LISTED RECORDS:
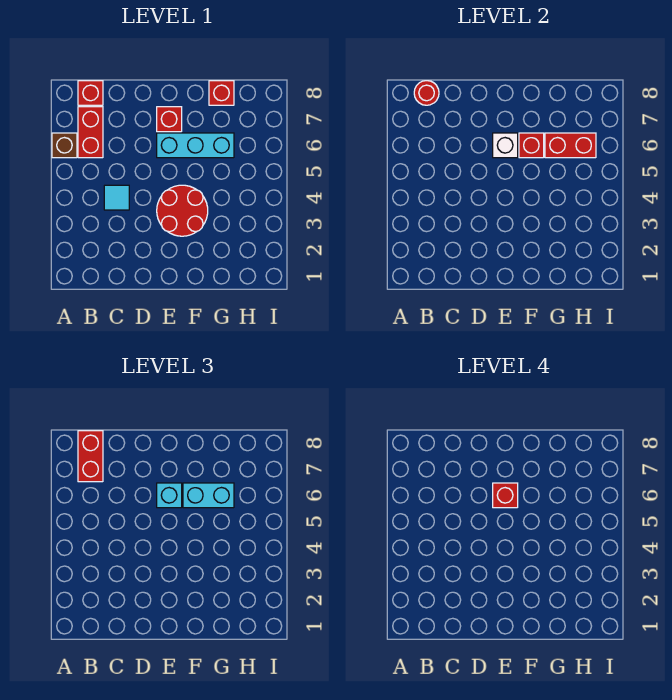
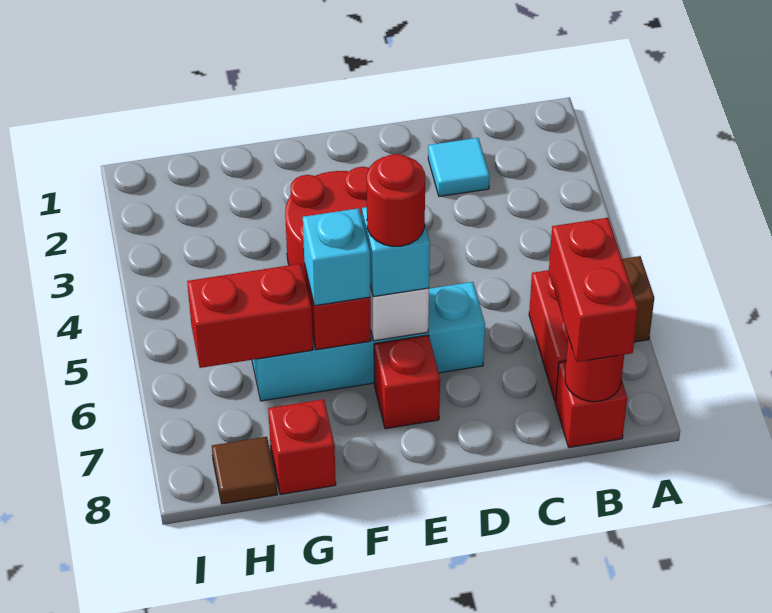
cyan tile C4 level 1 -> cyan tile C2 level 1
cyan brick E6:G6 level 1 -> cyan brick D6:G6 level 1
red brick E6 level 4 -> red round brick E6 level 4
cyan brick F6:G6 level 3 -> cyan brick F6 level 3
none -> brown tile H8 level 1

WORK REQUIRED: Word-for-word transcript, pictures excluded: copy all the material above.

OUTPUT OF THE EXERCISE:
cyan tile C4 level 1 -> cyan tile C2 level 1
cyan brick E6:G6 level 1 -> cyan brick D6:G6 level 1
red brick E6 level 4 -> red round brick E6 level 4
cyan brick F6:G6 level 3 -> cyan brick F6 level 3
none -> brown tile H8 level 1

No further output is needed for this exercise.